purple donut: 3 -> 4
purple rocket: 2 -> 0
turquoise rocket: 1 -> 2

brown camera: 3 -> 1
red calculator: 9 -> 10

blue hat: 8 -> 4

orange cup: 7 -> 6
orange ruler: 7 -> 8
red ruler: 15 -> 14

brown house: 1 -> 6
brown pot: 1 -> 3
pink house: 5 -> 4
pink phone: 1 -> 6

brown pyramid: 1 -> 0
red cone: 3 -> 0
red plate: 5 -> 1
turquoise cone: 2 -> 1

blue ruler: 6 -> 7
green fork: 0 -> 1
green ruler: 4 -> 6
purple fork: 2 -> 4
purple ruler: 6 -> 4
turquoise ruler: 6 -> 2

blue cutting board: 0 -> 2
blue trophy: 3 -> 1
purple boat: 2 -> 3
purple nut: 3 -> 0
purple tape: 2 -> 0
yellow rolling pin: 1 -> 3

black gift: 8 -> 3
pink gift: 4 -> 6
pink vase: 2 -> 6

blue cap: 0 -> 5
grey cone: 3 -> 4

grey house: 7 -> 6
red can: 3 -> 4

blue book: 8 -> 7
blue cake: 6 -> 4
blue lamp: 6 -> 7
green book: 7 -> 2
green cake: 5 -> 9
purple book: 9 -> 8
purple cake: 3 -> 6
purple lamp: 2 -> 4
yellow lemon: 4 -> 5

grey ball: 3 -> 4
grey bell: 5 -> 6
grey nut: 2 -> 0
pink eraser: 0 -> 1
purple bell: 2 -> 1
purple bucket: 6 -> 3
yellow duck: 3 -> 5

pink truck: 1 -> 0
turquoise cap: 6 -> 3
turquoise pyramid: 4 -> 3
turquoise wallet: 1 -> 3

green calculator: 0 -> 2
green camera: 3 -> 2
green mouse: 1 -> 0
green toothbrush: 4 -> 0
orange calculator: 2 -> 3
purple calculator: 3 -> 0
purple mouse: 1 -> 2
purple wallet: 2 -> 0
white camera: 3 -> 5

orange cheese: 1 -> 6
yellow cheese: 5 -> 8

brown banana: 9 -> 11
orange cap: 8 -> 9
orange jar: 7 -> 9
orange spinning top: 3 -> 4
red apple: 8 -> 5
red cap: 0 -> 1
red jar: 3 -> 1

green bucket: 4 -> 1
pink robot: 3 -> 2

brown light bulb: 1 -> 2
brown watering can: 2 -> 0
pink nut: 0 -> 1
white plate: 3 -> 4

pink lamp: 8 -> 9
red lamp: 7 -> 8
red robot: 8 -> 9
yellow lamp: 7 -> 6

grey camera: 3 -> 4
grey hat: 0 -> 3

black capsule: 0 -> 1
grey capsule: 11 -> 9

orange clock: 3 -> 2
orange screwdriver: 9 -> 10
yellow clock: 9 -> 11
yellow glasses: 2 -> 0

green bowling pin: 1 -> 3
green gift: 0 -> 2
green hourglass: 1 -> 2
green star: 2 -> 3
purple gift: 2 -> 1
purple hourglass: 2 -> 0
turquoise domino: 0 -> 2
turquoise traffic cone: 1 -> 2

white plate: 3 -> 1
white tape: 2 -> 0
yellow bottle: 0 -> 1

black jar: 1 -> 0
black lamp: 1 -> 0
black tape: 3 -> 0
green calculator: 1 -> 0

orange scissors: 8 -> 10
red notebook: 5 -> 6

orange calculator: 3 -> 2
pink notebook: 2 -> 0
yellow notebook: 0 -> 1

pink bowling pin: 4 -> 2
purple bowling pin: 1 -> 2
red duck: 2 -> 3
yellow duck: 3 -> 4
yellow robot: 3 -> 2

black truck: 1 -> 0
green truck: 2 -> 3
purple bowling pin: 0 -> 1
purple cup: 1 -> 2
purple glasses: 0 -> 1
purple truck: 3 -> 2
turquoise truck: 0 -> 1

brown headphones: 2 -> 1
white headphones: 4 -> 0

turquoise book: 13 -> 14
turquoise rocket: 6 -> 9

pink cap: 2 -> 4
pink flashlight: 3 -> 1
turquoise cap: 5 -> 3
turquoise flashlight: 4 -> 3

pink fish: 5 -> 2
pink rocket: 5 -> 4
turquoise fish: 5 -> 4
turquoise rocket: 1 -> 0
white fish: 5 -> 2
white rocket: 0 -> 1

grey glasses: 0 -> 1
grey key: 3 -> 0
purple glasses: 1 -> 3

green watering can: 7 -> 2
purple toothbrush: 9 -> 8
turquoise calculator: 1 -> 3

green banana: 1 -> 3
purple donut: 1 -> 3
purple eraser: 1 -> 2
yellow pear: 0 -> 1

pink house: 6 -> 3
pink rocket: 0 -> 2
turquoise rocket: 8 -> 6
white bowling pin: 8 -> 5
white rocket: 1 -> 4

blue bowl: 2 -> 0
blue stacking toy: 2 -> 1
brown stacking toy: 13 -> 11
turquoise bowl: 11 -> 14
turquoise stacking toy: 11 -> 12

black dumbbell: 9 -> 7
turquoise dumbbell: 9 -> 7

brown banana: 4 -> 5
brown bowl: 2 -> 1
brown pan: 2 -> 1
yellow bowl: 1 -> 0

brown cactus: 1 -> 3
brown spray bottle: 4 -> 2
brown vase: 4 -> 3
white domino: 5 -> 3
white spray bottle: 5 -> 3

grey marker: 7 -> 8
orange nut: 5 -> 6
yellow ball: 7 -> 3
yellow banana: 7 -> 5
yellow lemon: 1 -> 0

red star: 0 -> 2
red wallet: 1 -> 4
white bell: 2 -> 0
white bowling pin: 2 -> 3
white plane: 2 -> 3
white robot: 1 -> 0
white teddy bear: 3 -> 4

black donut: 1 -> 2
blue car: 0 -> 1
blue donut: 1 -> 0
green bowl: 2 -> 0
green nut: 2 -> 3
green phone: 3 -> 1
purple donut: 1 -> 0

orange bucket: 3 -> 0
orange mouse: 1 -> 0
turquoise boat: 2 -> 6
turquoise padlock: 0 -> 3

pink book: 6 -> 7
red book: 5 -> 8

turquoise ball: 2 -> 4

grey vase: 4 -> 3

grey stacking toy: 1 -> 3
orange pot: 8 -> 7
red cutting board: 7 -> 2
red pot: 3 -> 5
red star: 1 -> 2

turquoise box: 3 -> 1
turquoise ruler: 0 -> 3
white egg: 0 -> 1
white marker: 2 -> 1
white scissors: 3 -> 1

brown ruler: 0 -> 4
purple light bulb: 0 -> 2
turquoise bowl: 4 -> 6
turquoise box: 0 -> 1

------------------------

--- TRY IT ---
After locating the line holding "blue book: 8 -> 7" above, output exactly that line and every line after it through the line holding "black capsule: 0 -> 1". Include nothing else.

--- WRITTEN RESPONSE ---
blue book: 8 -> 7
blue cake: 6 -> 4
blue lamp: 6 -> 7
green book: 7 -> 2
green cake: 5 -> 9
purple book: 9 -> 8
purple cake: 3 -> 6
purple lamp: 2 -> 4
yellow lemon: 4 -> 5

grey ball: 3 -> 4
grey bell: 5 -> 6
grey nut: 2 -> 0
pink eraser: 0 -> 1
purple bell: 2 -> 1
purple bucket: 6 -> 3
yellow duck: 3 -> 5

pink truck: 1 -> 0
turquoise cap: 6 -> 3
turquoise pyramid: 4 -> 3
turquoise wallet: 1 -> 3

green calculator: 0 -> 2
green camera: 3 -> 2
green mouse: 1 -> 0
green toothbrush: 4 -> 0
orange calculator: 2 -> 3
purple calculator: 3 -> 0
purple mouse: 1 -> 2
purple wallet: 2 -> 0
white camera: 3 -> 5

orange cheese: 1 -> 6
yellow cheese: 5 -> 8

brown banana: 9 -> 11
orange cap: 8 -> 9
orange jar: 7 -> 9
orange spinning top: 3 -> 4
red apple: 8 -> 5
red cap: 0 -> 1
red jar: 3 -> 1

green bucket: 4 -> 1
pink robot: 3 -> 2

brown light bulb: 1 -> 2
brown watering can: 2 -> 0
pink nut: 0 -> 1
white plate: 3 -> 4

pink lamp: 8 -> 9
red lamp: 7 -> 8
red robot: 8 -> 9
yellow lamp: 7 -> 6

grey camera: 3 -> 4
grey hat: 0 -> 3

black capsule: 0 -> 1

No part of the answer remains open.